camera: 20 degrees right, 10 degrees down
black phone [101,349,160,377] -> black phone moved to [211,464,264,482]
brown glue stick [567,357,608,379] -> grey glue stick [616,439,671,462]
---
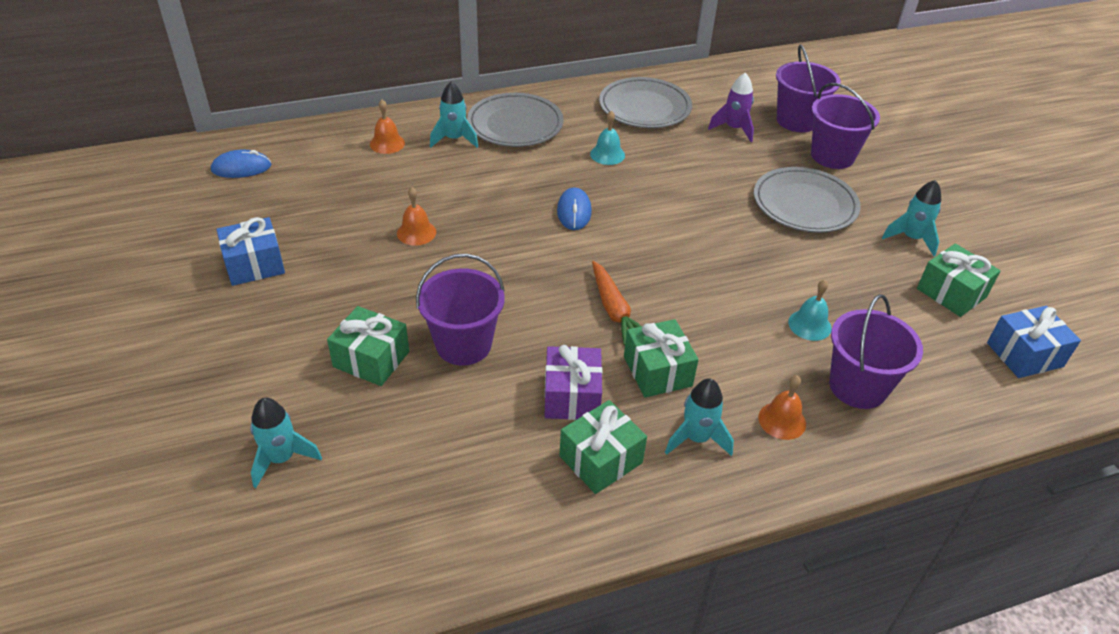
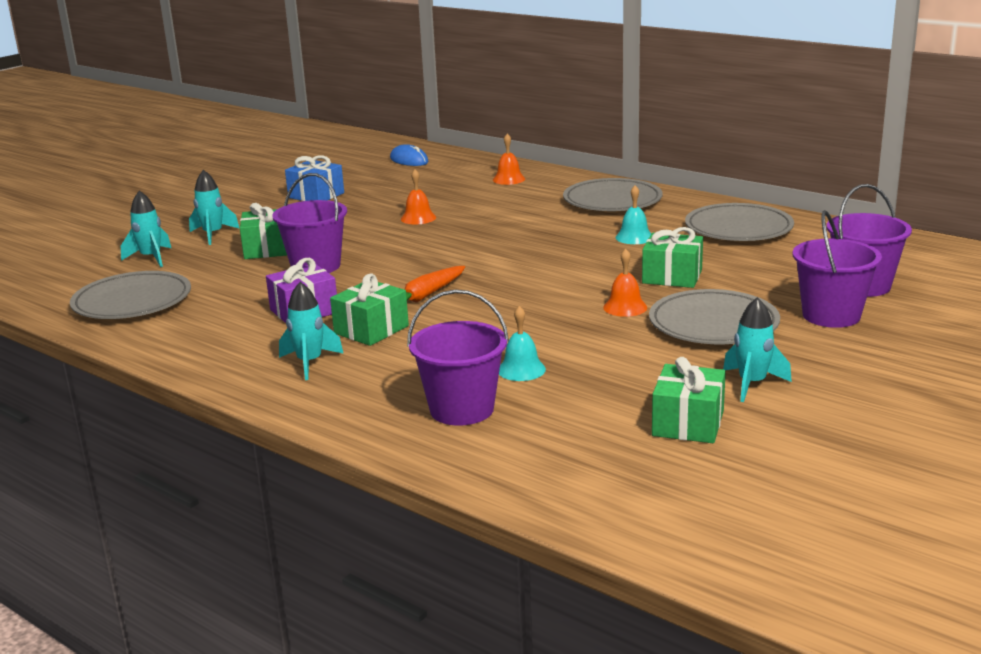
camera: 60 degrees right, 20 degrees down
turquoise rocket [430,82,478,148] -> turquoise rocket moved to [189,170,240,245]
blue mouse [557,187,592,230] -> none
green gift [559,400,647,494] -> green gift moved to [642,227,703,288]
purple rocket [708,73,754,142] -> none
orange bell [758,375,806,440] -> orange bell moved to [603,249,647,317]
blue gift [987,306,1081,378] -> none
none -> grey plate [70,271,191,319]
...
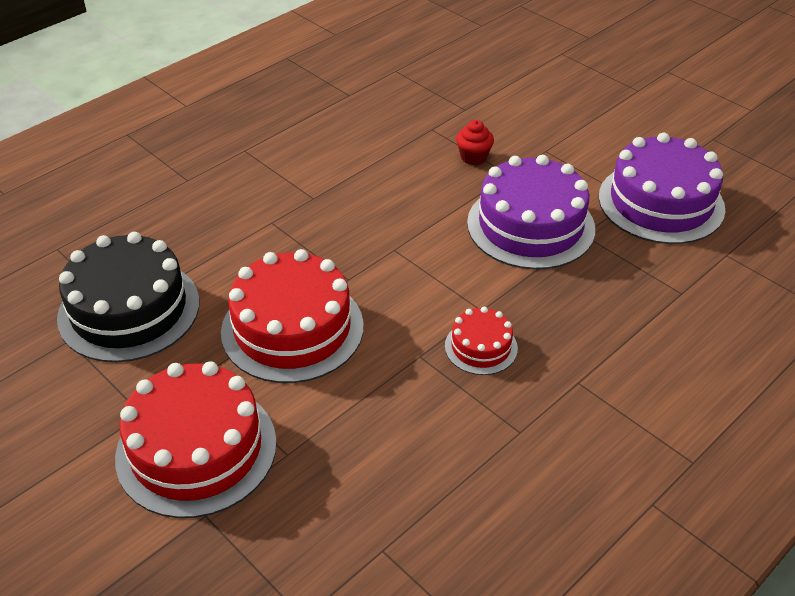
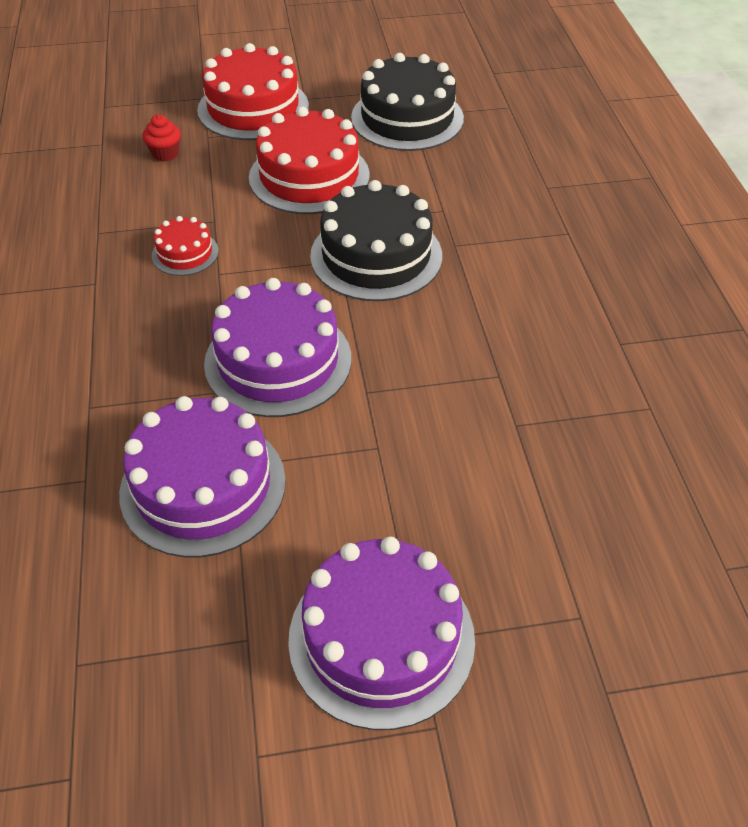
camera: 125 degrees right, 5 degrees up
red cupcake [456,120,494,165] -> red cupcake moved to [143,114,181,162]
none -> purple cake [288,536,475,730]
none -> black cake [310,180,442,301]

DIRECTIONS:
Return the span of lines in the data above that opens at the line with "camera: 20 degrees right, 10 degrees down" and closes at the line with "brown glue stick", exactly, ends included, nothing else.

EXERCISE RESPONSE:
camera: 20 degrees right, 10 degrees down
black phone [101,349,160,377] -> black phone moved to [211,464,264,482]
brown glue stick [567,357,608,379] -> grey glue stick [616,439,671,462]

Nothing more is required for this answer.